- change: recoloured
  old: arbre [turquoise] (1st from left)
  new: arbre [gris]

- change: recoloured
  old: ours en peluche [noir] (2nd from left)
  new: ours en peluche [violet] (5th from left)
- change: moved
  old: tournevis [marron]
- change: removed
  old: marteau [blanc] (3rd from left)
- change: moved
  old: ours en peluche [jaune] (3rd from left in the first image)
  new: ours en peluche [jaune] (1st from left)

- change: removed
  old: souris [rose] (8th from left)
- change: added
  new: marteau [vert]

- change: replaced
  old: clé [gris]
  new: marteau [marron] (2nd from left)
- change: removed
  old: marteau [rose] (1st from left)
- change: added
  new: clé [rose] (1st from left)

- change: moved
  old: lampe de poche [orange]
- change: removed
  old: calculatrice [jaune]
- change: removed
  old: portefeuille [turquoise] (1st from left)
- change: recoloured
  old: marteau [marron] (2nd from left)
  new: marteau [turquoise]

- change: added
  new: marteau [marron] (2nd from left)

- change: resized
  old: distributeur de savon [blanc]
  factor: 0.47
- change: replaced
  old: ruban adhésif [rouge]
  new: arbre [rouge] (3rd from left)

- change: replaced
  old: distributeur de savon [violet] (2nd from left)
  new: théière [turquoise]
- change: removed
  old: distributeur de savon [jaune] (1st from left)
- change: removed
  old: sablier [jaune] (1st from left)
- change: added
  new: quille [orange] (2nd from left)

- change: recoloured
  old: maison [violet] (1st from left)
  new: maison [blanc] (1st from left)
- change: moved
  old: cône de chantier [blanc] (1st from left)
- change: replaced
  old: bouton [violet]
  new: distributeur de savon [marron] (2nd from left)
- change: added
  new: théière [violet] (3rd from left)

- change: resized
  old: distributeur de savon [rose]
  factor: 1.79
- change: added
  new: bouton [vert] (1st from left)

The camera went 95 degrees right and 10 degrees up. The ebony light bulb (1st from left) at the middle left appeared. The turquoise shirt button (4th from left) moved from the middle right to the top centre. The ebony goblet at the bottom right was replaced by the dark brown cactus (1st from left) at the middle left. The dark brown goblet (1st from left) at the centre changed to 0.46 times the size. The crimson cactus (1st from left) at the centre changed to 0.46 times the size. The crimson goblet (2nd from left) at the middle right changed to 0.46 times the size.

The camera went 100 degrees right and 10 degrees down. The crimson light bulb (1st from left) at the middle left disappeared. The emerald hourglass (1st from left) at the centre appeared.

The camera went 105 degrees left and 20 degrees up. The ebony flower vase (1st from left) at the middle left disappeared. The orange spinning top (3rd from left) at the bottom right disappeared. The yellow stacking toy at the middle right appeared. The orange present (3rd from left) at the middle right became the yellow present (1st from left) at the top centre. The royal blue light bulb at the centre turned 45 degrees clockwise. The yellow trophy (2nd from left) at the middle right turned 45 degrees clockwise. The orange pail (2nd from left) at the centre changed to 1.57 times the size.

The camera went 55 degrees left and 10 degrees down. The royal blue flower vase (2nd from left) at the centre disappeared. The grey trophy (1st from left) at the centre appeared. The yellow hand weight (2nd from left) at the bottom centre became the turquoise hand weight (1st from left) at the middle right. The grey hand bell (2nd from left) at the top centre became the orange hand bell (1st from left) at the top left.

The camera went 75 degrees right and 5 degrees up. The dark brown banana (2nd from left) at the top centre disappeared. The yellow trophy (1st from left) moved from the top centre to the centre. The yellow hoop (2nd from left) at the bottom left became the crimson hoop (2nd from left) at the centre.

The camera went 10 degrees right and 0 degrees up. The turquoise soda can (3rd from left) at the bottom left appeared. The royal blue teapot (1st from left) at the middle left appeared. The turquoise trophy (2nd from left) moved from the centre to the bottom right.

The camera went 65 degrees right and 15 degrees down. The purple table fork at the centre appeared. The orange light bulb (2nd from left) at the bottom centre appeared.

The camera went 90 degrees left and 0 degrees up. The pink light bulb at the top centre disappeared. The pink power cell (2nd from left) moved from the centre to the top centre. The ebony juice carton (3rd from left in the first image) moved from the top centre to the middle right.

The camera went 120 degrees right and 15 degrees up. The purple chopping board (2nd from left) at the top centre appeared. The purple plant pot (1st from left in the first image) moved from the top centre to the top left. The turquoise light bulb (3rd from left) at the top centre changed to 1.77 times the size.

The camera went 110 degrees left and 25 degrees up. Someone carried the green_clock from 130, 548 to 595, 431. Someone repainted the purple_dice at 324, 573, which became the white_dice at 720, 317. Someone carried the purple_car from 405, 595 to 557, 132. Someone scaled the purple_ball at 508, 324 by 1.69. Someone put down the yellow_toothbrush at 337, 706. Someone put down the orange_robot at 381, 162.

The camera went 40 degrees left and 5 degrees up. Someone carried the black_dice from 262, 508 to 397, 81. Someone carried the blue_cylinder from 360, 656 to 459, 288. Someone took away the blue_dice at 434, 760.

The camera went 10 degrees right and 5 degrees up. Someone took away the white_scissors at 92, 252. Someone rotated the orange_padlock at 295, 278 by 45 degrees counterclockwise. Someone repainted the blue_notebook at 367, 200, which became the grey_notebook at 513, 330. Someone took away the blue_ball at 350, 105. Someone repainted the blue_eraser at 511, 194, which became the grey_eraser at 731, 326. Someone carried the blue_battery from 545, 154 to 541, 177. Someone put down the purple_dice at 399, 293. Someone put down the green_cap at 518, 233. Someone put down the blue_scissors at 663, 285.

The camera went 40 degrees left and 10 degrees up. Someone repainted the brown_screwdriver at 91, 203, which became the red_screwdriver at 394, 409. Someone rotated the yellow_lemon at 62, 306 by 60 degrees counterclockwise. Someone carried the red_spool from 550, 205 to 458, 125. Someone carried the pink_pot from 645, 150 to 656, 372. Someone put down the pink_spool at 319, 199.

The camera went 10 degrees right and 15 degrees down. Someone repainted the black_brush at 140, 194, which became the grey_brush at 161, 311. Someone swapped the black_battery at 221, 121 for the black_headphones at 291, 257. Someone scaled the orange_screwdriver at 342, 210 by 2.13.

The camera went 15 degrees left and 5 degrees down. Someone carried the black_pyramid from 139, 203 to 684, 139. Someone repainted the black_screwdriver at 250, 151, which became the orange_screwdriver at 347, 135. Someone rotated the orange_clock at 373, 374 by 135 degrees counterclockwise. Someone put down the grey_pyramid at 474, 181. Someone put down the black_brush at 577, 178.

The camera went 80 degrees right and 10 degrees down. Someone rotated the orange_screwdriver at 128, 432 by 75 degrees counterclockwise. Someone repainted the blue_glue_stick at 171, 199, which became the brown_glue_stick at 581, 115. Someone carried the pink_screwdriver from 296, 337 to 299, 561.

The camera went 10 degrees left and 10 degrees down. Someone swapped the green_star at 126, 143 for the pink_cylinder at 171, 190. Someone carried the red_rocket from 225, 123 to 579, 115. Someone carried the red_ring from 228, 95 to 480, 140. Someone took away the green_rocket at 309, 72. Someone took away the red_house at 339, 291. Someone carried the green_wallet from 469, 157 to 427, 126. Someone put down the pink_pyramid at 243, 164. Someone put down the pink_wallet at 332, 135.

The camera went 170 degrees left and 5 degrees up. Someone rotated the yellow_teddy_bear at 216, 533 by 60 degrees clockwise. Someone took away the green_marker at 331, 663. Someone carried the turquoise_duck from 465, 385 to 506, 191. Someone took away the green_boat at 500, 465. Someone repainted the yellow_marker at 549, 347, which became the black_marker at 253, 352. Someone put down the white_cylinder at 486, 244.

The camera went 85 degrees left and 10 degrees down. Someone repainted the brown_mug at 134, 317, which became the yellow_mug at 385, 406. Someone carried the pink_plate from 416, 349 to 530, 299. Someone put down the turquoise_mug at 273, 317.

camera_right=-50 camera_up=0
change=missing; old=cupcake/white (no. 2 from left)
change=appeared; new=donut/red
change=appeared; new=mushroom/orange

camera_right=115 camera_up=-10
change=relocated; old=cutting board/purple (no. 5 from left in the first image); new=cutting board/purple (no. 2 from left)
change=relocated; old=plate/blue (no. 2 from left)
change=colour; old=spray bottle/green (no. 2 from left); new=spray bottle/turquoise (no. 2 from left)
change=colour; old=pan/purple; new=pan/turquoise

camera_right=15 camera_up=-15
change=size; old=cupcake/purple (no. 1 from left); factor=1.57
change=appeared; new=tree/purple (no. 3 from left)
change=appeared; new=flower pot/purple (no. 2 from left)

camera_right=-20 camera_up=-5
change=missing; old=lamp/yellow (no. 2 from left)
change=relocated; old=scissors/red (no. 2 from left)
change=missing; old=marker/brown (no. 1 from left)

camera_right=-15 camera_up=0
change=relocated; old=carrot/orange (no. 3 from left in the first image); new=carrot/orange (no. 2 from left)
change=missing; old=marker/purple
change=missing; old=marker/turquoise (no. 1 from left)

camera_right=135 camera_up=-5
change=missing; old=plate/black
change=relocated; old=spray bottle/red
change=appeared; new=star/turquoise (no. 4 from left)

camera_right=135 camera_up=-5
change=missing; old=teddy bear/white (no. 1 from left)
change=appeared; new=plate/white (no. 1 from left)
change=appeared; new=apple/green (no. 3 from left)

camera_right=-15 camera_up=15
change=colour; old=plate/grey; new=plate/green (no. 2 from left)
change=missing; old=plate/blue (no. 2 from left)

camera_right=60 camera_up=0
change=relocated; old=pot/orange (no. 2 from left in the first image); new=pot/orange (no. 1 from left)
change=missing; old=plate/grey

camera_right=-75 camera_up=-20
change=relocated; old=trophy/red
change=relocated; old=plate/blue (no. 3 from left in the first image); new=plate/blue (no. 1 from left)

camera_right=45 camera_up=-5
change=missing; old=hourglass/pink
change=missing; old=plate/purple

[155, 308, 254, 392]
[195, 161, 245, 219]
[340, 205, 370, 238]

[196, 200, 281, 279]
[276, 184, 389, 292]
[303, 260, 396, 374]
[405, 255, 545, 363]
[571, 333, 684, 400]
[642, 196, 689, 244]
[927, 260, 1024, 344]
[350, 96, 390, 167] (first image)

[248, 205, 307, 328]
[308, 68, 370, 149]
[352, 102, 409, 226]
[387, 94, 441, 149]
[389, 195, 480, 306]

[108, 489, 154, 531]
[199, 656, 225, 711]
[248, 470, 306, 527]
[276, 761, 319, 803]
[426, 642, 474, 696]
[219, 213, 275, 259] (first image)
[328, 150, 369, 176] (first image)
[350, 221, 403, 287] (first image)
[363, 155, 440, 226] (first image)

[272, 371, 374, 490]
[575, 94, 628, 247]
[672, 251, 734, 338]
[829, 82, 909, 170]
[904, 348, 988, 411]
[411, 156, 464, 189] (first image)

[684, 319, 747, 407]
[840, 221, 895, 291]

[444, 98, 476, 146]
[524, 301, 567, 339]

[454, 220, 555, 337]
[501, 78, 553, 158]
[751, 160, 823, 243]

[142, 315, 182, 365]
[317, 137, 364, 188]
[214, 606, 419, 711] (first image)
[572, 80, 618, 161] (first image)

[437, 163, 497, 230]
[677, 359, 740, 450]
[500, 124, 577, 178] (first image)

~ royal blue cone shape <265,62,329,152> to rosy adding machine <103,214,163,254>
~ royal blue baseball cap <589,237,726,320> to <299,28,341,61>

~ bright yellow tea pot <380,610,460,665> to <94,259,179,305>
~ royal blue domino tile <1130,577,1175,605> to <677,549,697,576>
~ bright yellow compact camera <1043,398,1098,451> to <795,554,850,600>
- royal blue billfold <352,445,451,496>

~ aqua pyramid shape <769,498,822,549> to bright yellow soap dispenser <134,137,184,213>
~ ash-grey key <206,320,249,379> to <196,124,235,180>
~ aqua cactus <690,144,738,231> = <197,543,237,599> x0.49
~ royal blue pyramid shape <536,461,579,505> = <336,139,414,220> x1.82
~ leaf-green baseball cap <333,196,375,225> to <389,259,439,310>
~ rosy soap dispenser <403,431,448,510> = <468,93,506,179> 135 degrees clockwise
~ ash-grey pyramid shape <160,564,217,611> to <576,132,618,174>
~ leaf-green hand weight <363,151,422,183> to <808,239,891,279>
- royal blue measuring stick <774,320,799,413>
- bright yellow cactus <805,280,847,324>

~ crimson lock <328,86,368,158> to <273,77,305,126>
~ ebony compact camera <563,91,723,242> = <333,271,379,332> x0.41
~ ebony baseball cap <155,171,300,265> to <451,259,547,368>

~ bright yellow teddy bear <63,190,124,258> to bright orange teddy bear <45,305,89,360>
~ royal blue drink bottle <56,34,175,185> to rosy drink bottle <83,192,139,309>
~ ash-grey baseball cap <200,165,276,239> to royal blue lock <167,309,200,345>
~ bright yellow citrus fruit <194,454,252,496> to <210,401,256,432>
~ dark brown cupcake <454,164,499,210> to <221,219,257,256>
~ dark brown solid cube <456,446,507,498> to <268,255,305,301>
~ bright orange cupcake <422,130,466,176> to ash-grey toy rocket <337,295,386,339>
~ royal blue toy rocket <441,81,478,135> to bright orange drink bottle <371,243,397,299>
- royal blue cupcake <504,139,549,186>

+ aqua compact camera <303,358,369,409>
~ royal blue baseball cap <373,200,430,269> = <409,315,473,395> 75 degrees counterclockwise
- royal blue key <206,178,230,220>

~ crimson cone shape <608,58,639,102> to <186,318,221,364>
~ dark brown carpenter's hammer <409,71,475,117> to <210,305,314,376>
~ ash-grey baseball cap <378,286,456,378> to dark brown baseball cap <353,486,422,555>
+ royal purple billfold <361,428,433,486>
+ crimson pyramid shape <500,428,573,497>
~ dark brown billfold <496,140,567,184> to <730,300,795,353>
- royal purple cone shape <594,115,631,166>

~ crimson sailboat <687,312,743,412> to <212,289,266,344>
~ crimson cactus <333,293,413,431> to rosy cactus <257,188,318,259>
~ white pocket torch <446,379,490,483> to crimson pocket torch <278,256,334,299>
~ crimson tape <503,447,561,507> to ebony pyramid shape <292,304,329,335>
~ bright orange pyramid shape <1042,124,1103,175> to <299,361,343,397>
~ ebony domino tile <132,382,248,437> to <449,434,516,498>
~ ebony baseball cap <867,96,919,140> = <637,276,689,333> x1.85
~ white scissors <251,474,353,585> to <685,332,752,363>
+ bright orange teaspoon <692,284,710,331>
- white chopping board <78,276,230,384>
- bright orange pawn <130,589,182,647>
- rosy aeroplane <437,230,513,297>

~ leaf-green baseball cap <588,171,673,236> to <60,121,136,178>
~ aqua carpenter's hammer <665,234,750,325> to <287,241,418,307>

──────────────────────────────

■ Task instructions:
From the listing above, the lines starting with the one that has "old: distributeur de savon [blanc]" and running through the one that has "new: bouton [vert] (1st from left)" should be copied exactly, ends included.

■ Solution to this exercise:
  old: distributeur de savon [blanc]
  factor: 0.47
- change: replaced
  old: ruban adhésif [rouge]
  new: arbre [rouge] (3rd from left)

- change: replaced
  old: distributeur de savon [violet] (2nd from left)
  new: théière [turquoise]
- change: removed
  old: distributeur de savon [jaune] (1st from left)
- change: removed
  old: sablier [jaune] (1st from left)
- change: added
  new: quille [orange] (2nd from left)

- change: recoloured
  old: maison [violet] (1st from left)
  new: maison [blanc] (1st from left)
- change: moved
  old: cône de chantier [blanc] (1st from left)
- change: replaced
  old: bouton [violet]
  new: distributeur de savon [marron] (2nd from left)
- change: added
  new: théière [violet] (3rd from left)

- change: resized
  old: distributeur de savon [rose]
  factor: 1.79
- change: added
  new: bouton [vert] (1st from left)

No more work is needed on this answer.